▶ **What the task asks**:
Print, from the listing below, the lines starting at the line containing "[271,109,308,129]" and ending at the line containing "[708,168,812,220] (first image)", exactly as they stand, and print nothing else.

▶ **Data to use**:
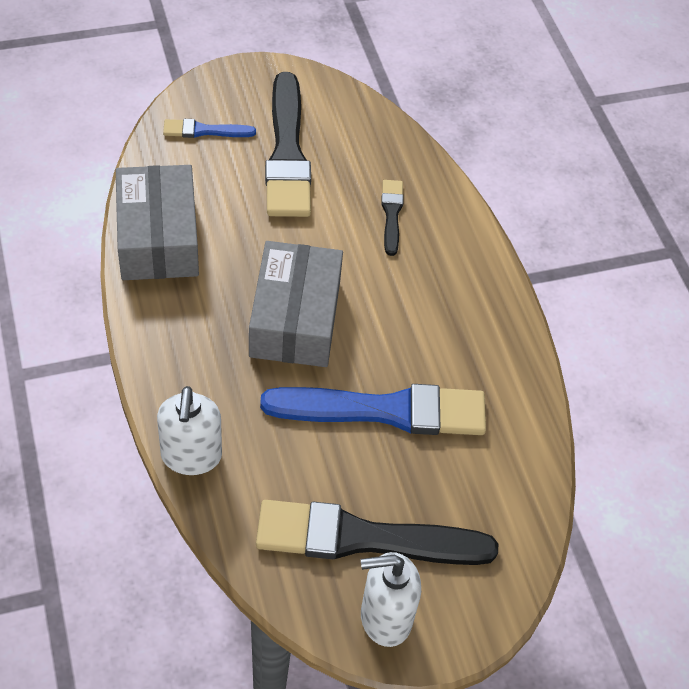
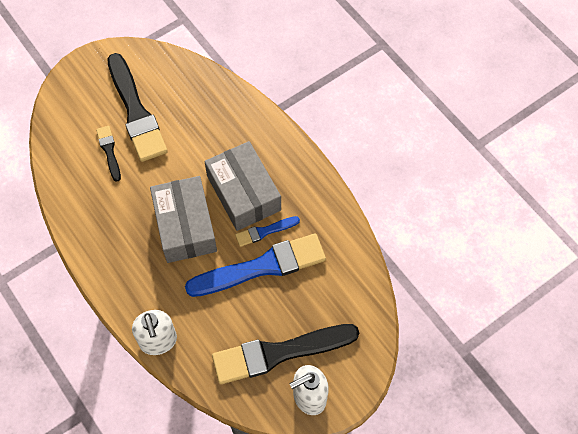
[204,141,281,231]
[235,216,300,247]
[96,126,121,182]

==

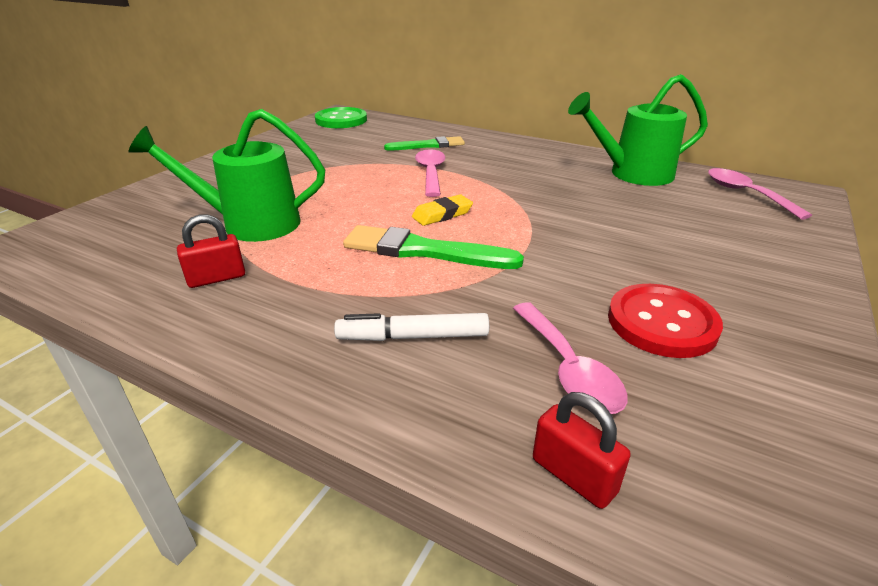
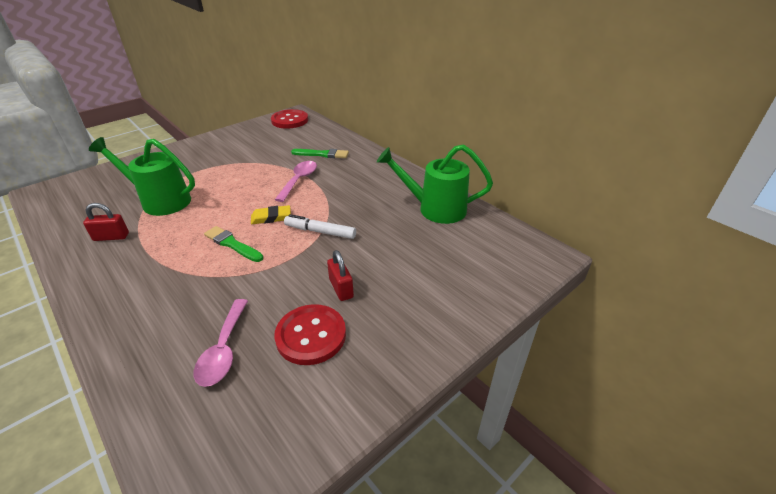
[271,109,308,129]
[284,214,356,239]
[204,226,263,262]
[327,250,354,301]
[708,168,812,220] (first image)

▶ **Result of the task**:
[271,109,308,129]
[284,214,356,239]
[204,226,263,262]
[327,250,354,301]
[708,168,812,220] (first image)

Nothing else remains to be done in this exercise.